EXERCISE:
Write out exactly the lines below starting at the one containing "AUDIO1 pin RX: D12 -> D6" and ending at the one containing "TEMP3 pin OUT: RX -> A1". Omit every picture.
>>>
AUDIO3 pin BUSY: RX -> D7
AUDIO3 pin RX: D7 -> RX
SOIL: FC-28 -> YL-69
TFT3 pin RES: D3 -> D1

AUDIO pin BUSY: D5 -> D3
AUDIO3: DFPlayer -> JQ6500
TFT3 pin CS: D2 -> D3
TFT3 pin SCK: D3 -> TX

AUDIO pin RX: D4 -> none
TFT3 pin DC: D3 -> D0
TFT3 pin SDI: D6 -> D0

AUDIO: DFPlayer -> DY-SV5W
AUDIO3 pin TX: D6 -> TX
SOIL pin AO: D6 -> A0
<<<
>>>
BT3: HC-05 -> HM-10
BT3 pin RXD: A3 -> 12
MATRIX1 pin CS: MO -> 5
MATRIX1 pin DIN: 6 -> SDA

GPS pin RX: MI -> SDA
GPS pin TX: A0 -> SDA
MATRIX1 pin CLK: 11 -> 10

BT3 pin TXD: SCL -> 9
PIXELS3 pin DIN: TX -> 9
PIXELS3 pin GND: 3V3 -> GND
<<<
>>>
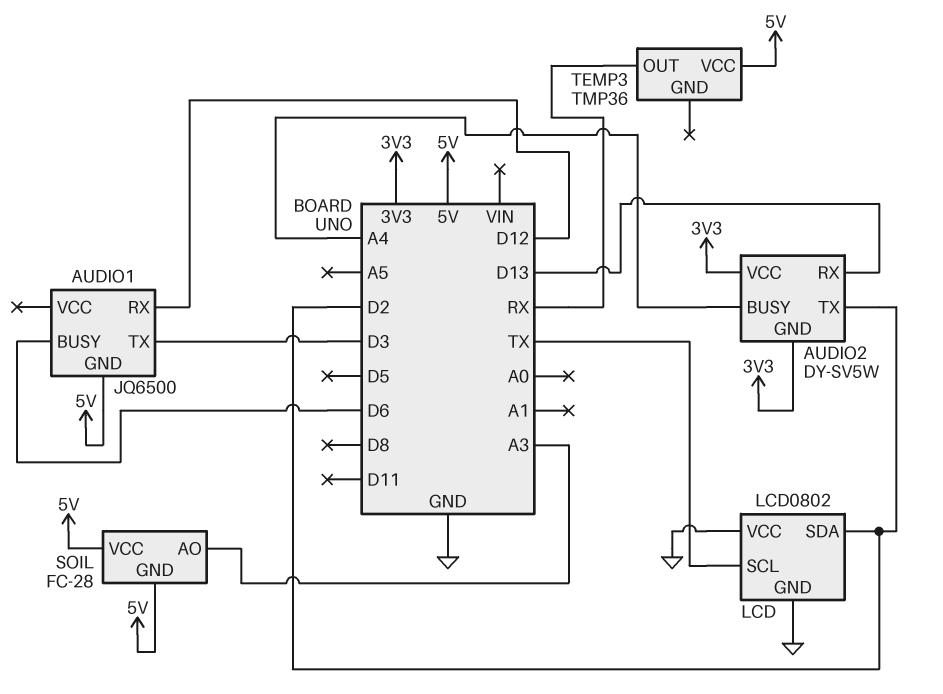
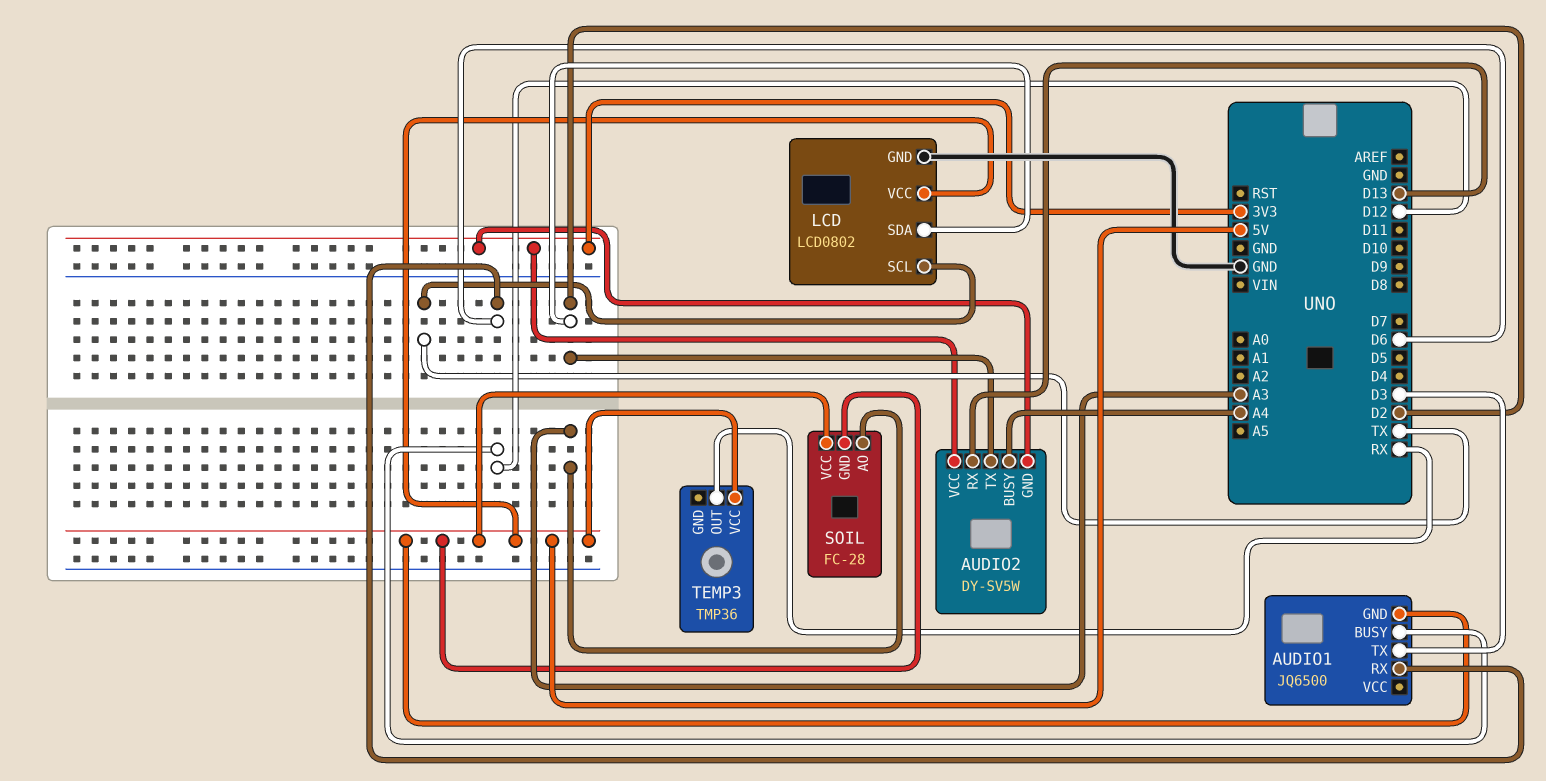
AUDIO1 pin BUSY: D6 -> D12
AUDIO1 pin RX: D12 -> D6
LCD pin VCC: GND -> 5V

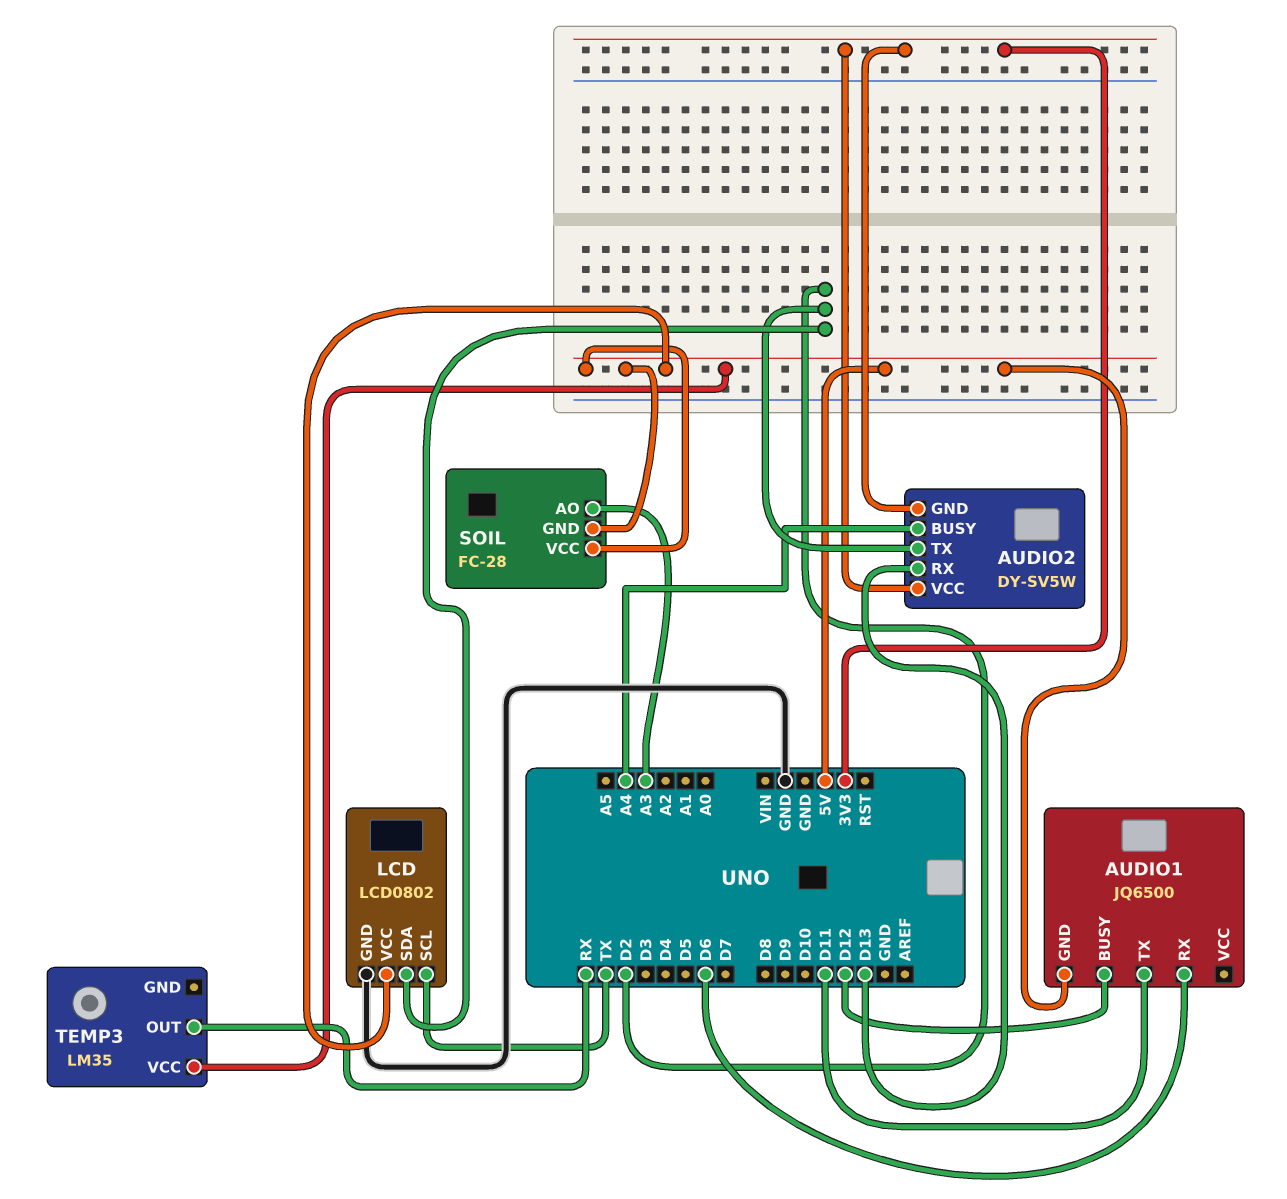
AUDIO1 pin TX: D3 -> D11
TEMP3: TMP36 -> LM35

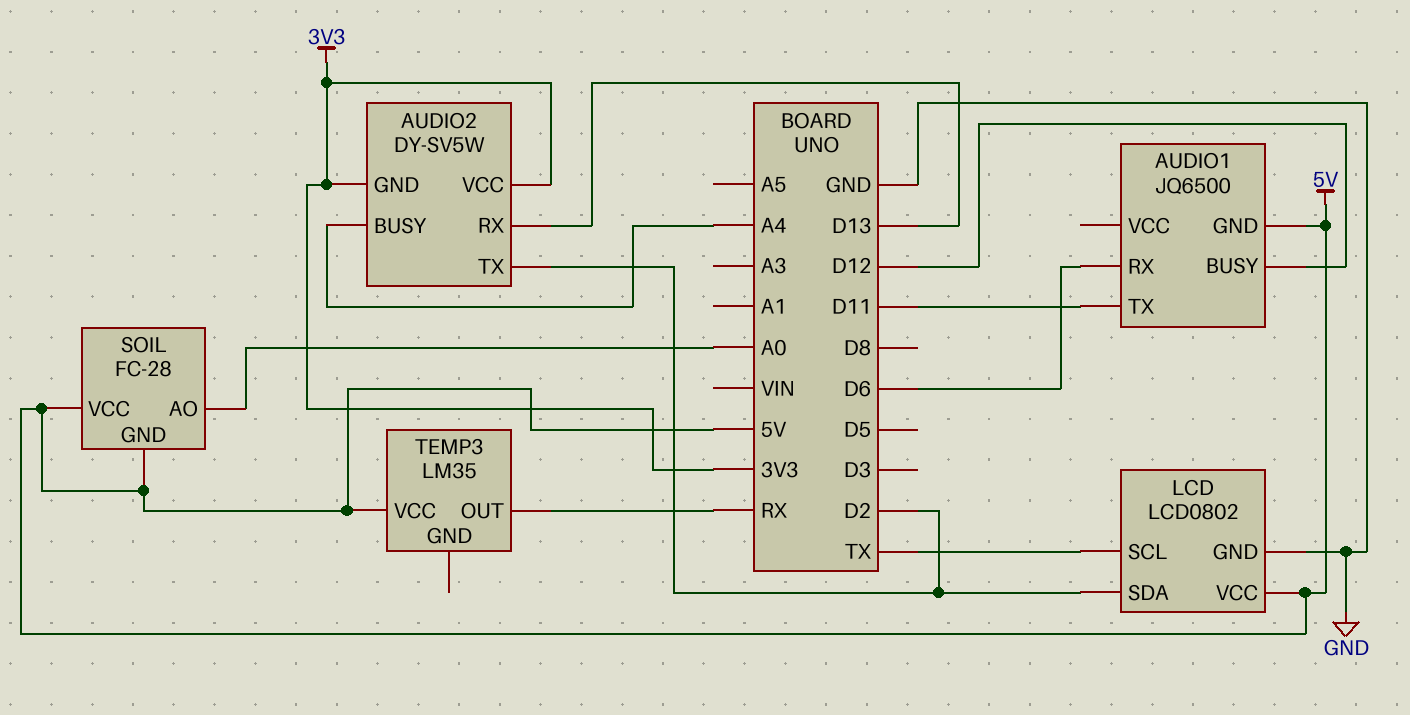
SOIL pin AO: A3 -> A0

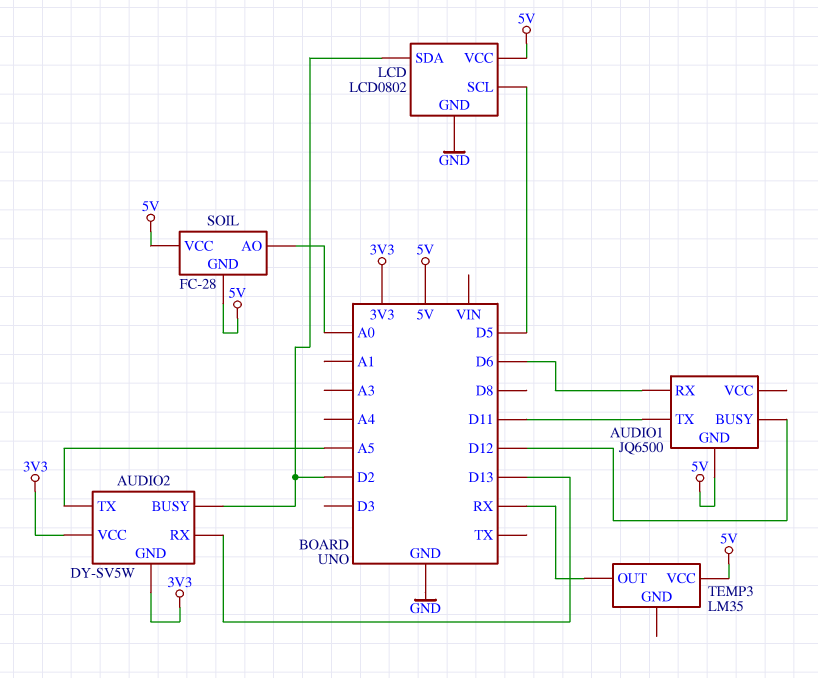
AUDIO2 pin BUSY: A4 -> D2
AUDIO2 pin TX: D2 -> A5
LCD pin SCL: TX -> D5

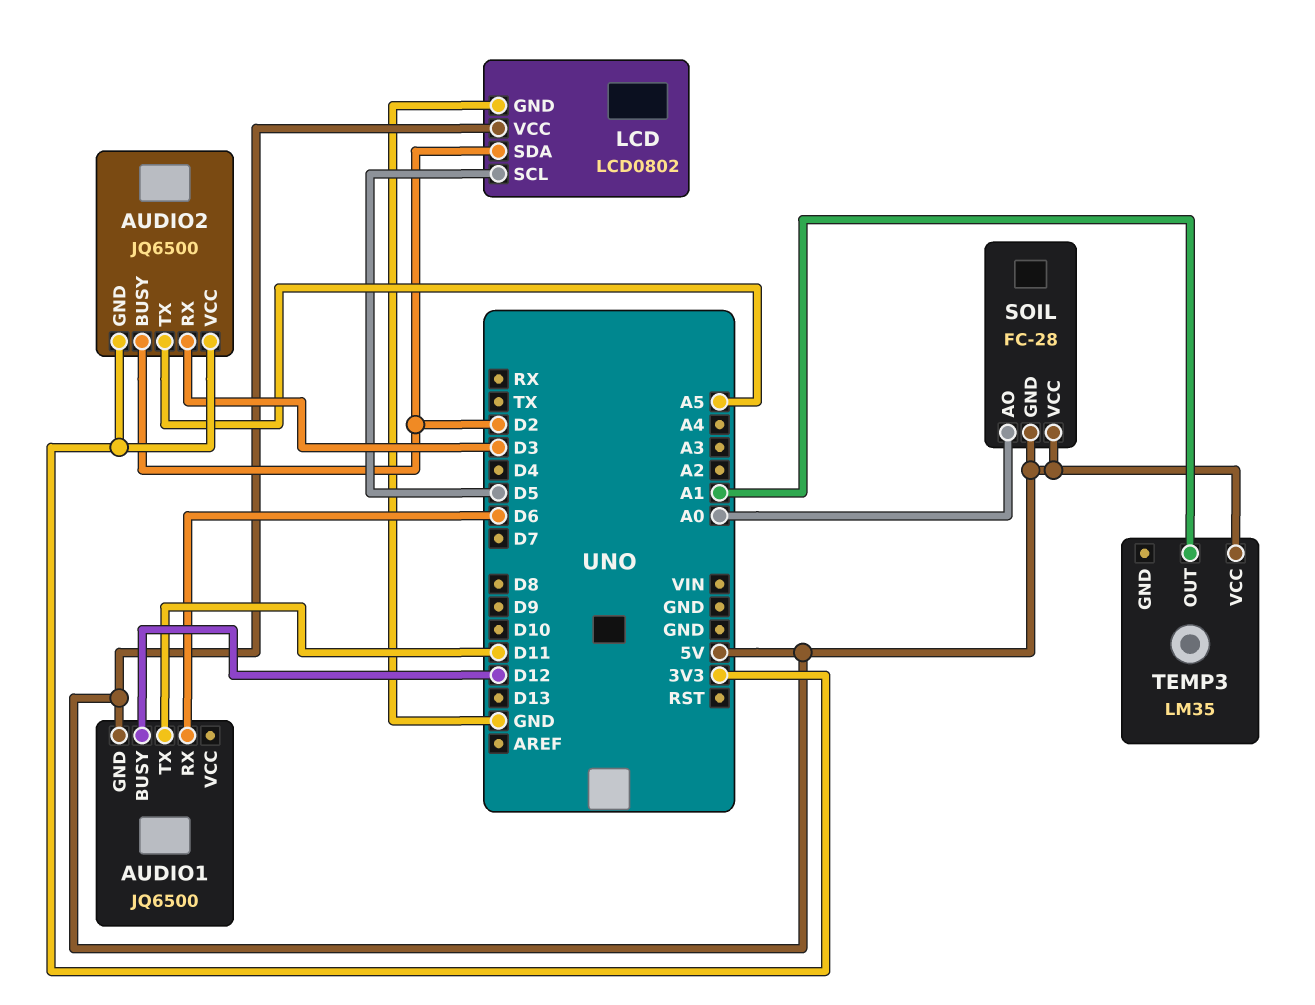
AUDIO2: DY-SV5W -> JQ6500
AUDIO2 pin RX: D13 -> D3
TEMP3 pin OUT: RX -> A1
<<<
RESPONSE FOR THIS EXERCISE:
AUDIO1 pin RX: D12 -> D6
LCD pin VCC: GND -> 5V

AUDIO1 pin TX: D3 -> D11
TEMP3: TMP36 -> LM35

SOIL pin AO: A3 -> A0

AUDIO2 pin BUSY: A4 -> D2
AUDIO2 pin TX: D2 -> A5
LCD pin SCL: TX -> D5

AUDIO2: DY-SV5W -> JQ6500
AUDIO2 pin RX: D13 -> D3
TEMP3 pin OUT: RX -> A1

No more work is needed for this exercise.